■ **Supplied material**:

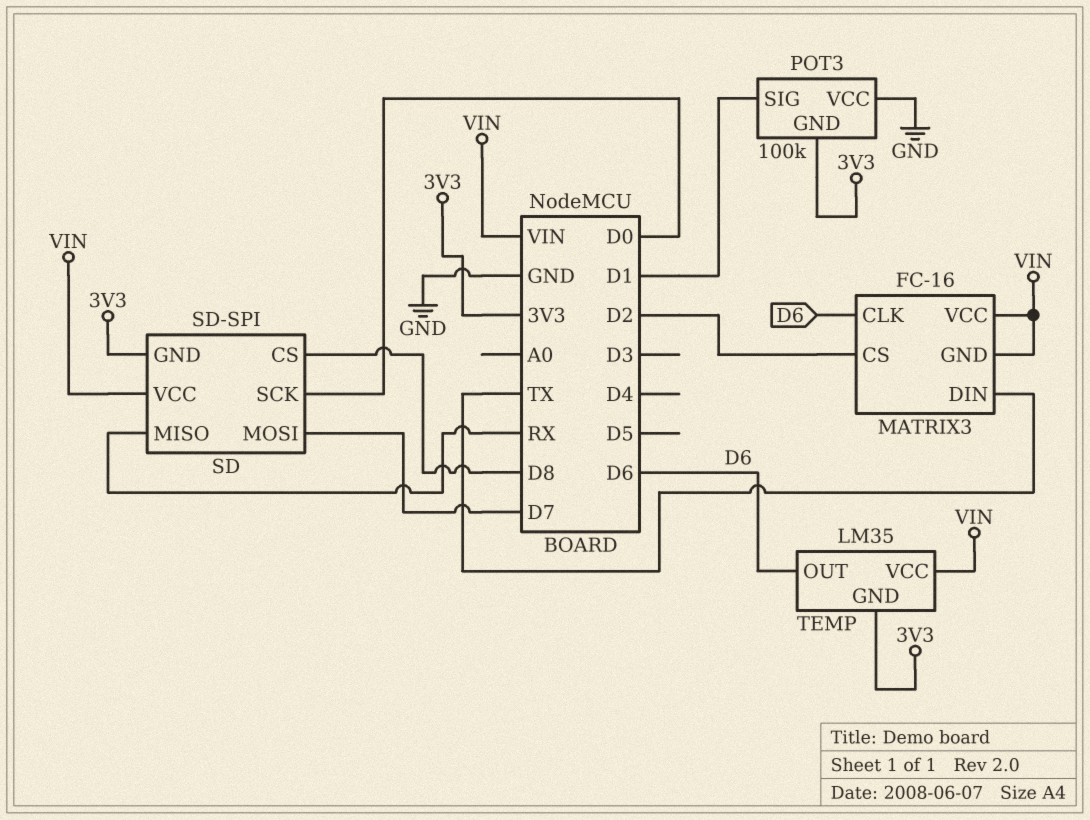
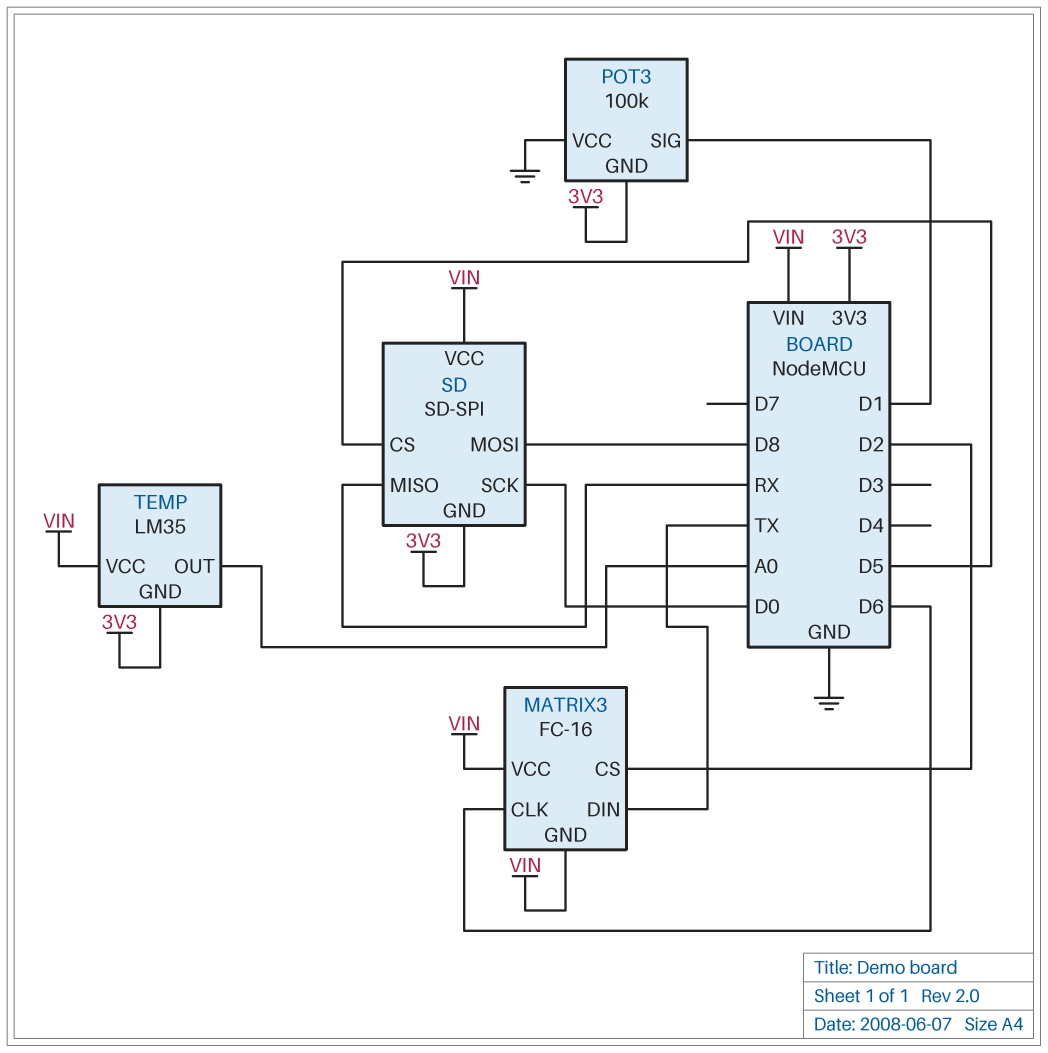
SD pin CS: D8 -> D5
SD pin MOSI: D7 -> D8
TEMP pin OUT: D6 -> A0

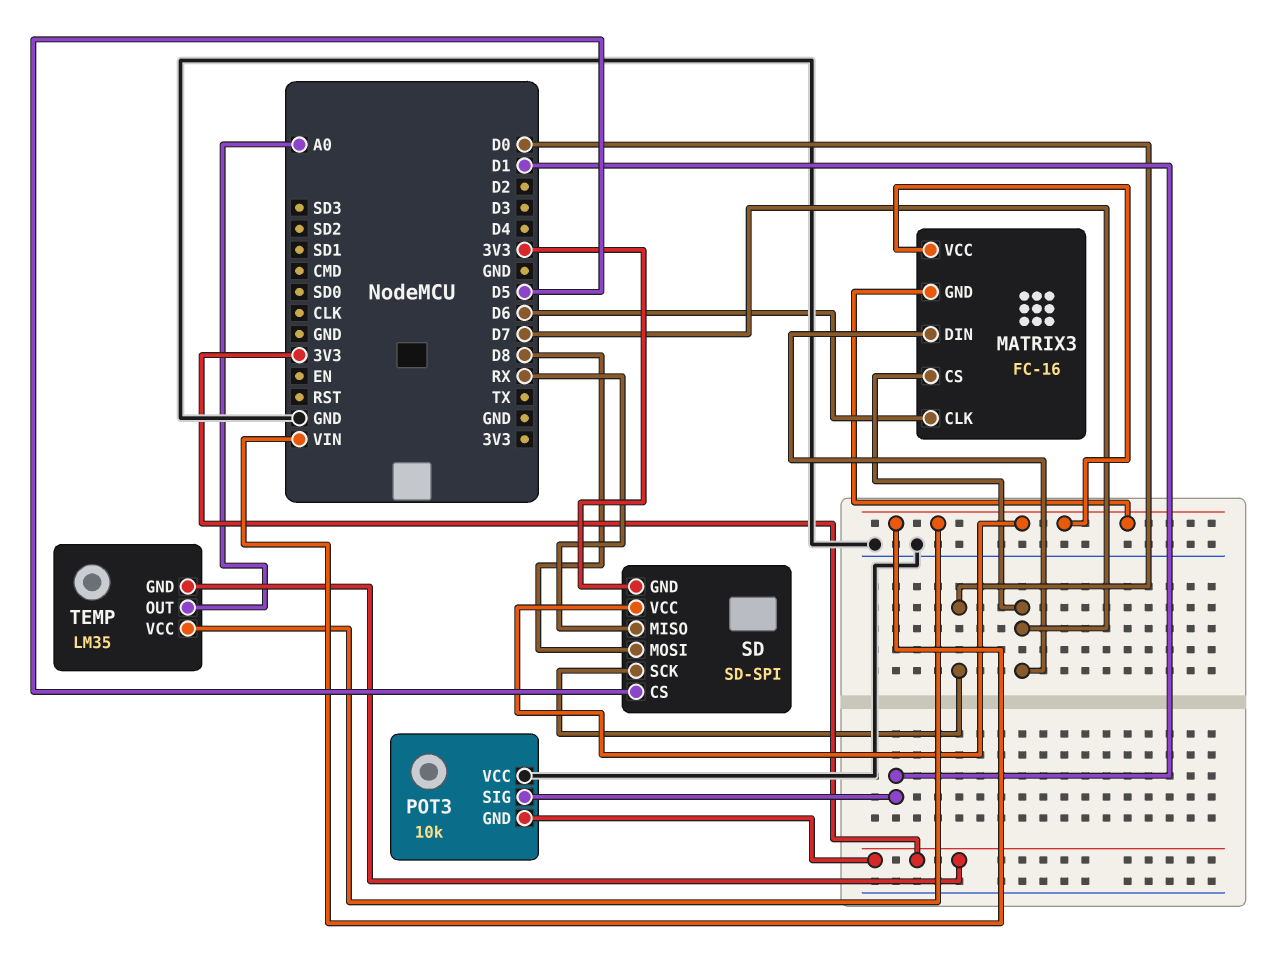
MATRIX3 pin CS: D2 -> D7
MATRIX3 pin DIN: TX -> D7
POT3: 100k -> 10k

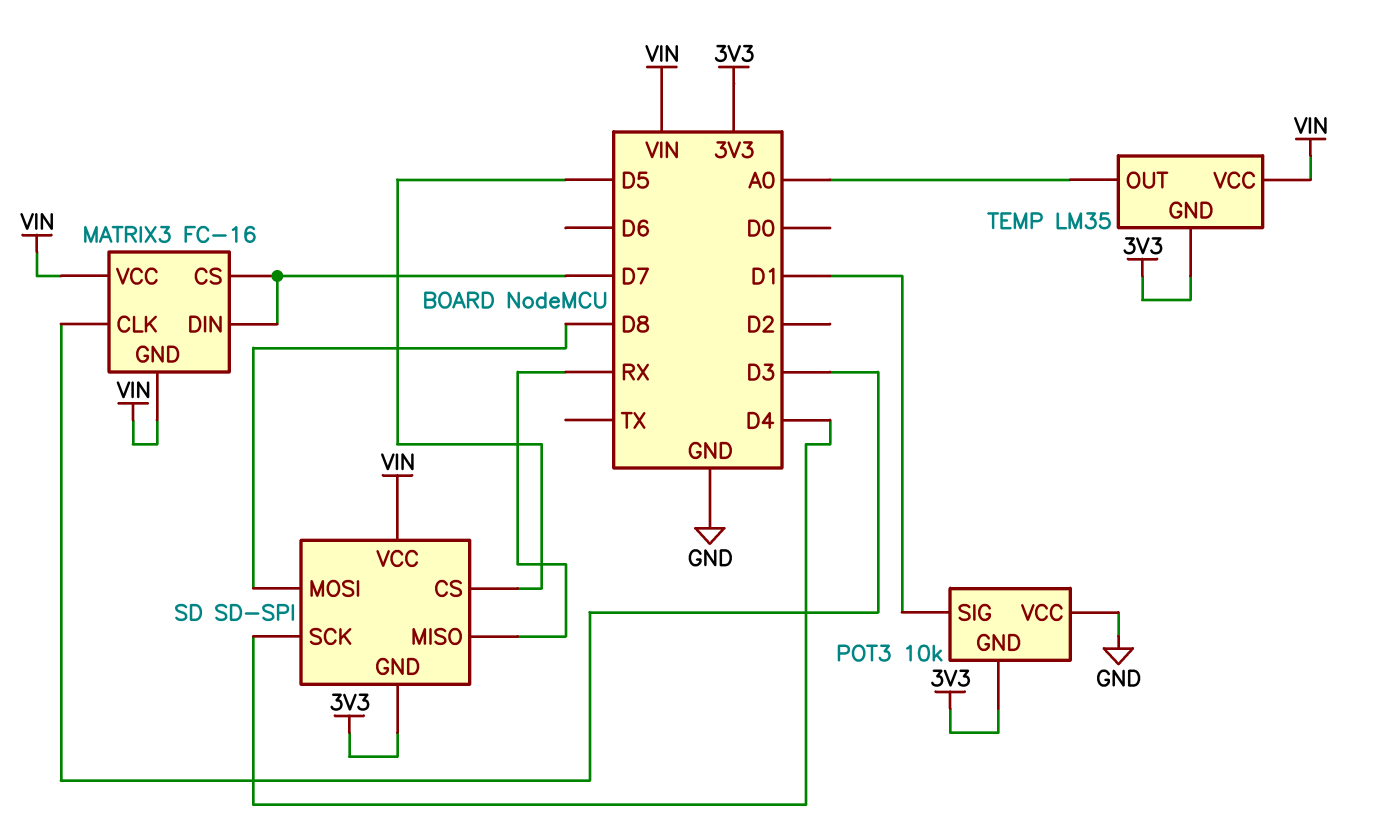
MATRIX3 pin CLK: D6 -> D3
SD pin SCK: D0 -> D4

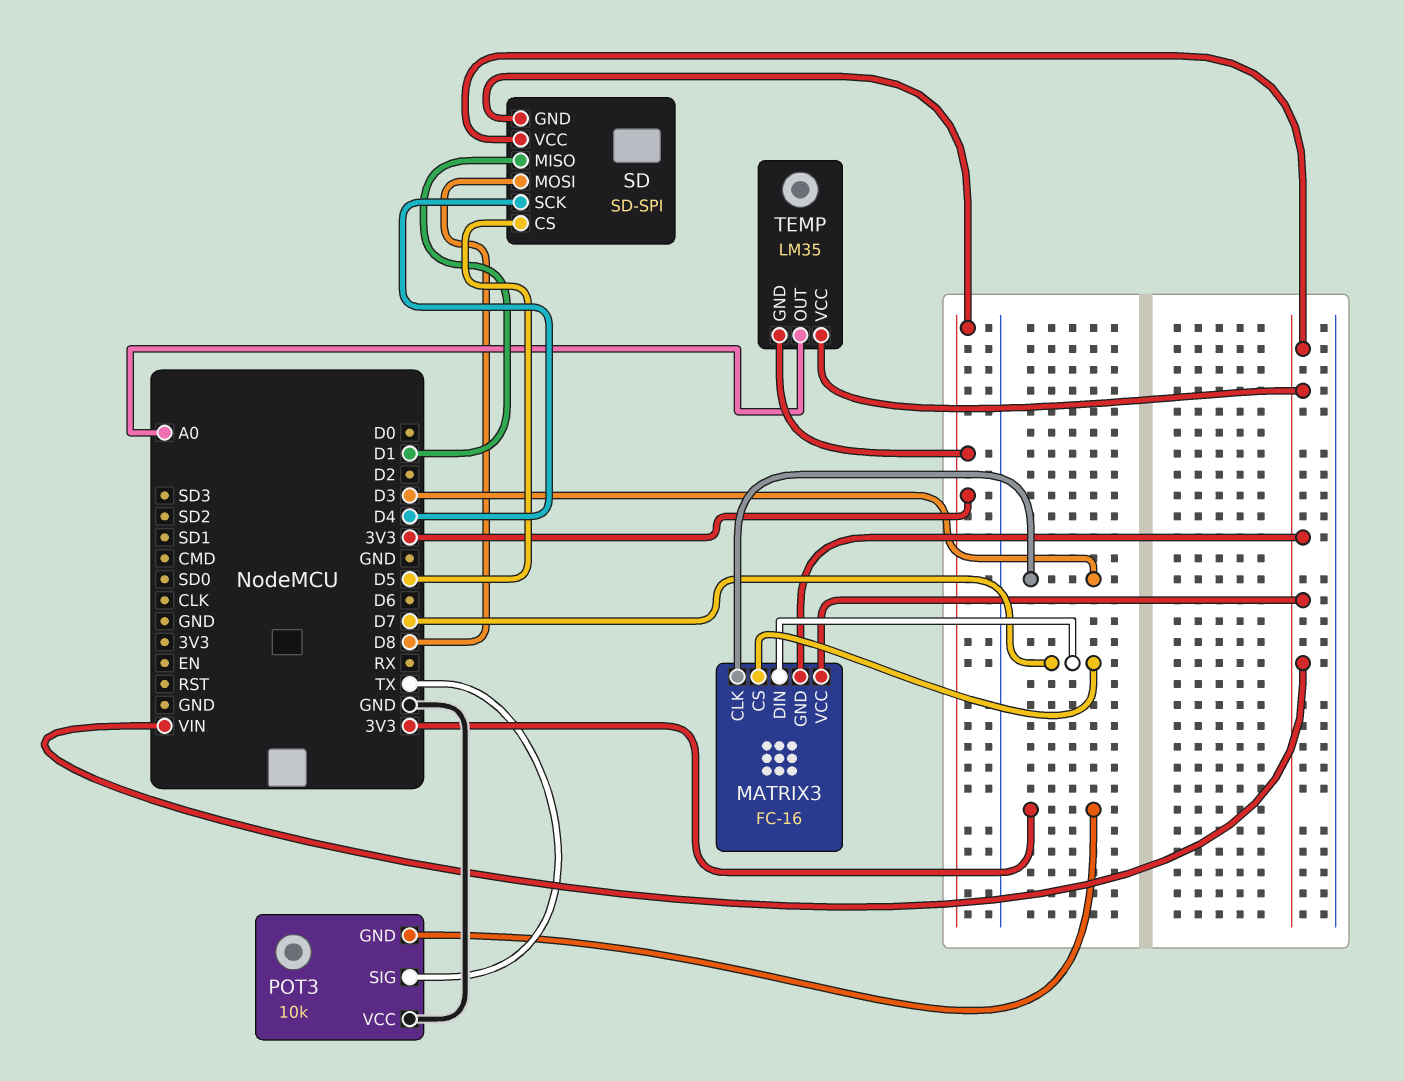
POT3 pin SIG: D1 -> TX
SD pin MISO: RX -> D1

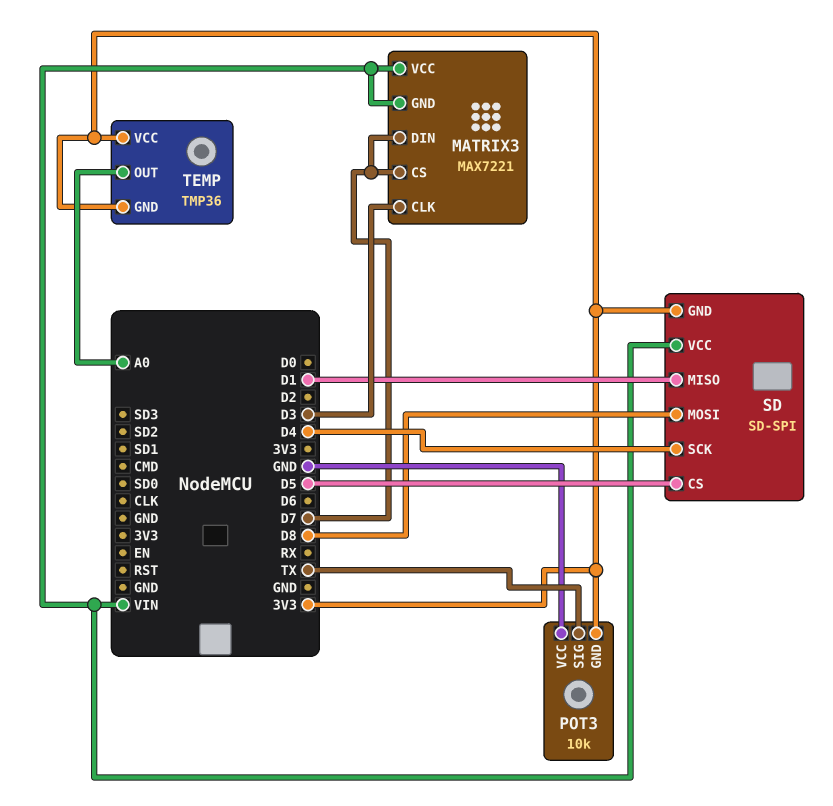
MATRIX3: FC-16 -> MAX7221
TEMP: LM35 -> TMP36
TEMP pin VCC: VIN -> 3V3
* * *
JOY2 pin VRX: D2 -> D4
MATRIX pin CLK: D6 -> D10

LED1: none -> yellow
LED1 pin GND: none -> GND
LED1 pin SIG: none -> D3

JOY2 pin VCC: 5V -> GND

■ **Work request**: Please repeat the lines of the material above exactly, starting with the line that contains "SD pin CS: D8 -> D5" and ending with the line that contains "TEMP pin VCC: VIN -> 3V3". Leave the pictures out.

■ **Answer to this task**:
SD pin CS: D8 -> D5
SD pin MOSI: D7 -> D8
TEMP pin OUT: D6 -> A0

MATRIX3 pin CS: D2 -> D7
MATRIX3 pin DIN: TX -> D7
POT3: 100k -> 10k

MATRIX3 pin CLK: D6 -> D3
SD pin SCK: D0 -> D4

POT3 pin SIG: D1 -> TX
SD pin MISO: RX -> D1

MATRIX3: FC-16 -> MAX7221
TEMP: LM35 -> TMP36
TEMP pin VCC: VIN -> 3V3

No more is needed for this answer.